#### Source material

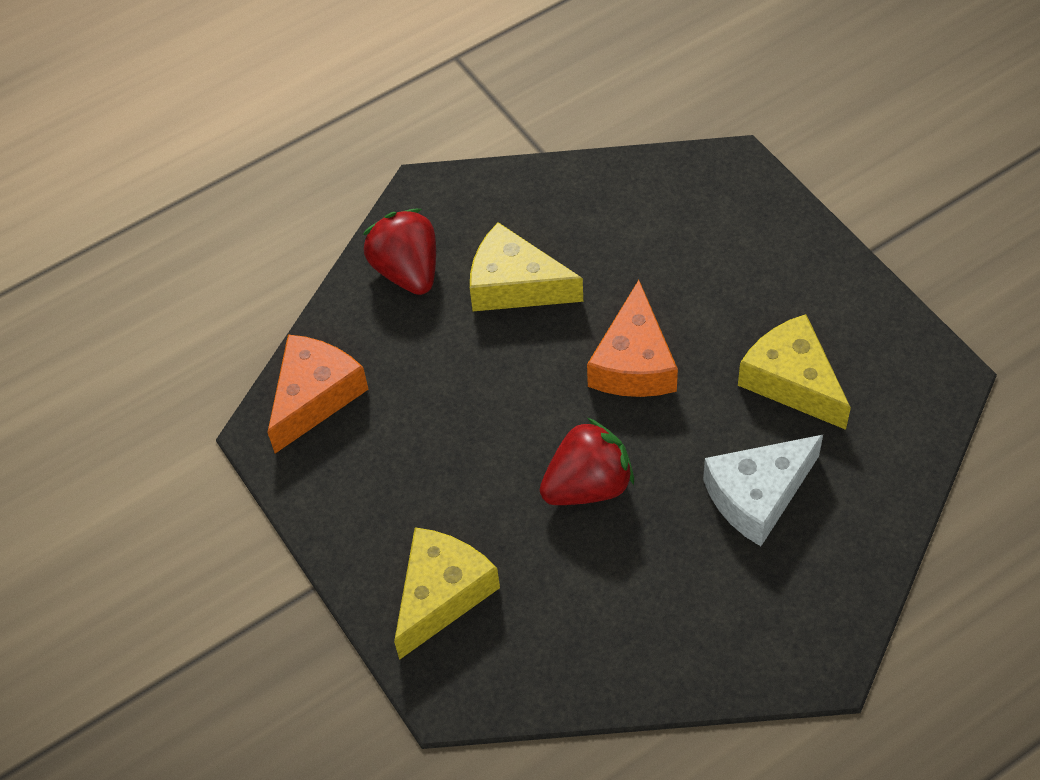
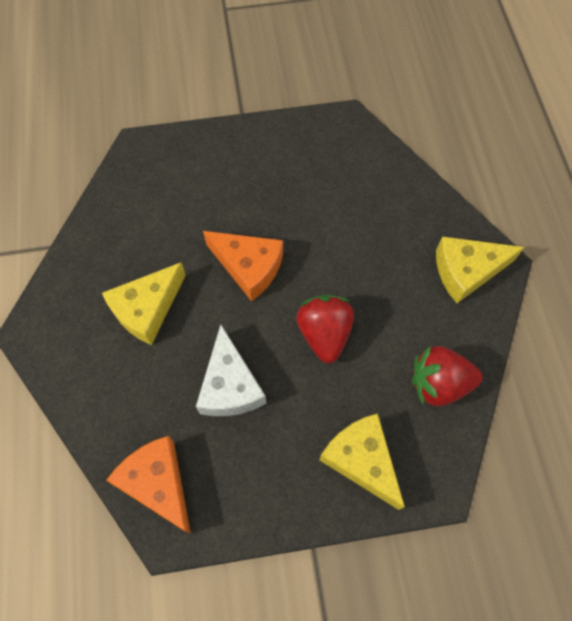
camera: 70 degrees left, 10 degrees up
(407, 271) = (90, 373): red strawberry -> red strawberry (438, 383)
(757, 495) = (377, 245): white cheese -> white cheese (230, 386)
(792, 381) = (309, 191): yellow cheese -> yellow cheese (466, 271)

########

What this task involves
Output the material above verbatim but exclude each picture.

Finished task
camera: 70 degrees left, 10 degrees up
(407, 271) = (90, 373): red strawberry -> red strawberry (438, 383)
(757, 495) = (377, 245): white cheese -> white cheese (230, 386)
(792, 381) = (309, 191): yellow cheese -> yellow cheese (466, 271)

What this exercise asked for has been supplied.